═══ MATERIAL SUPPLIED ═══
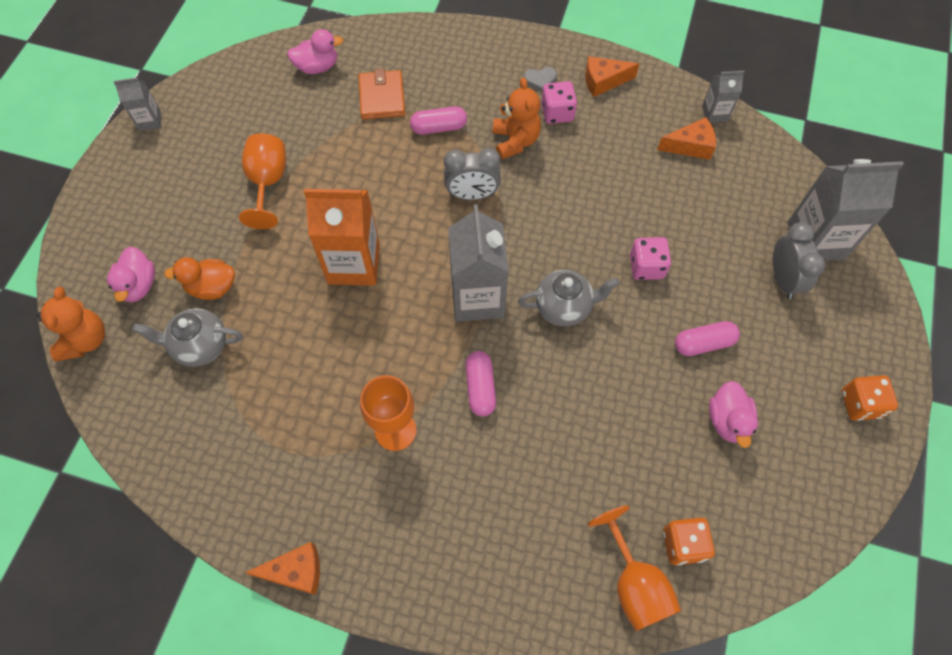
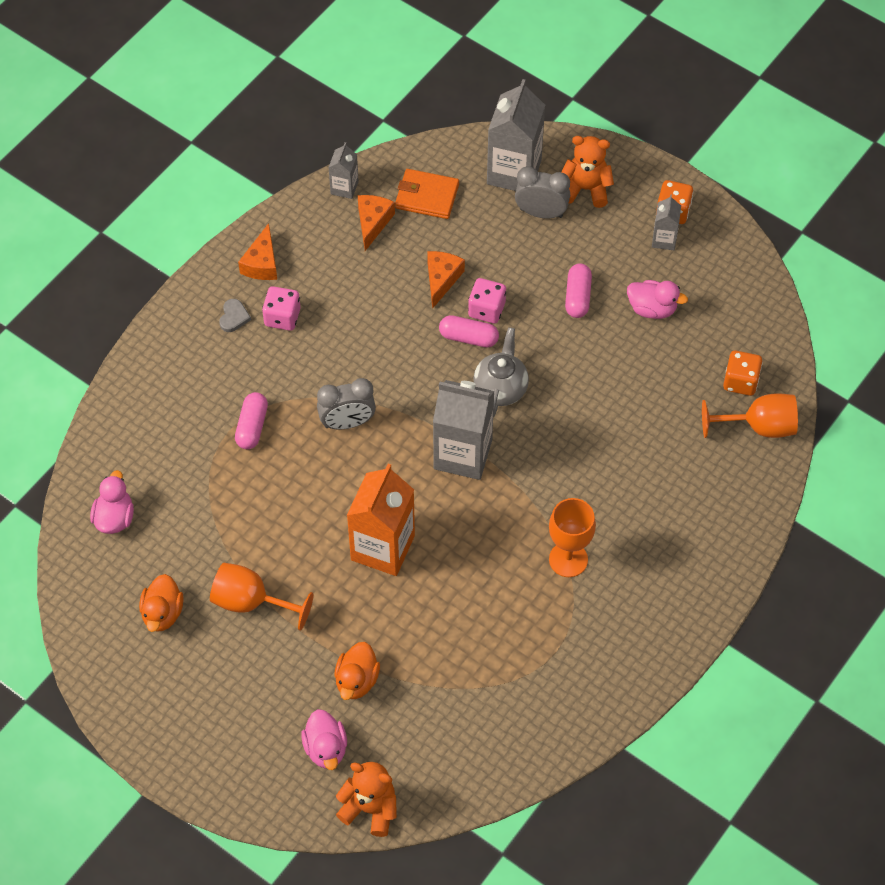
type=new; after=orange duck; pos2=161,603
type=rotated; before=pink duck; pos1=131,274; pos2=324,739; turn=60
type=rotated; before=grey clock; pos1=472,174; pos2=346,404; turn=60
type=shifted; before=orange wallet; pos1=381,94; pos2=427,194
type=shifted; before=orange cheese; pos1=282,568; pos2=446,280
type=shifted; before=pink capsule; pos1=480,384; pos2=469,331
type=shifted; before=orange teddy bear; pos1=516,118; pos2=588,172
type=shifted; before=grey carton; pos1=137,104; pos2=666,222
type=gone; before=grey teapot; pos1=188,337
═══
Please copy exactly, and only, the lines from the line containing "type=shifted; before=pink capsule;" through the last line of the records, with both ends included.

type=shifted; before=pink capsule; pos1=480,384; pos2=469,331
type=shifted; before=orange teddy bear; pos1=516,118; pos2=588,172
type=shifted; before=grey carton; pos1=137,104; pos2=666,222
type=gone; before=grey teapot; pos1=188,337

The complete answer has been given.